(DATA SECTION Opens)
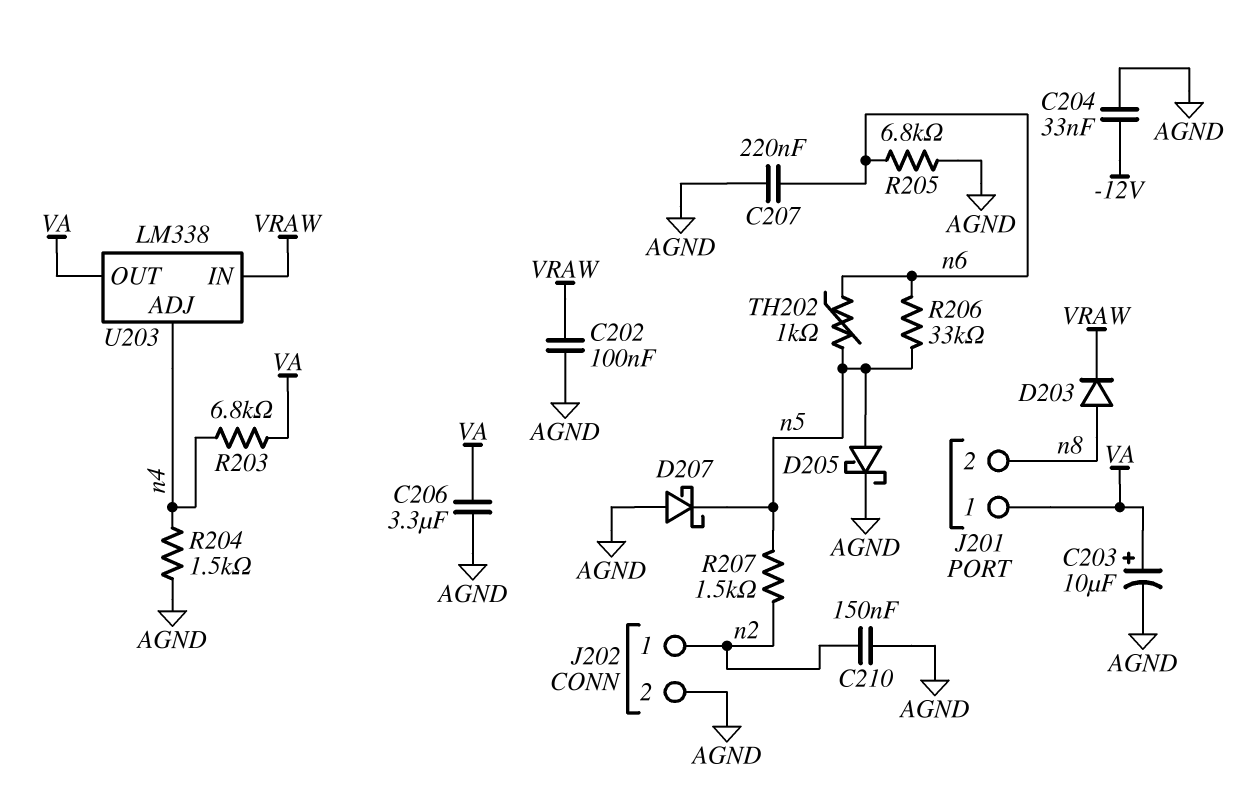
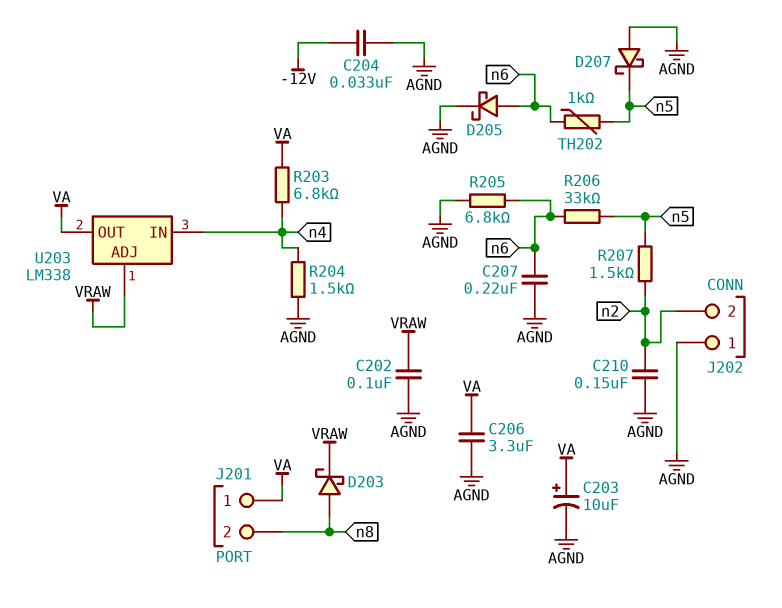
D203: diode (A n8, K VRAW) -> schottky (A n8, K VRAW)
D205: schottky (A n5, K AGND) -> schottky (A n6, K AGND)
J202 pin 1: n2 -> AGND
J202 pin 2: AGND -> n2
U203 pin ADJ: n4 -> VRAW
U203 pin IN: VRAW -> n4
(DATA SECTION Closes)
__TASK TO CARRY OUT__.
Would you please filter the lines above and copy every one that includes "AGND"?

__RESULT FOR THIS EXERCISE__.
D205: schottky (A n5, K AGND) -> schottky (A n6, K AGND)
J202 pin 1: n2 -> AGND
J202 pin 2: AGND -> n2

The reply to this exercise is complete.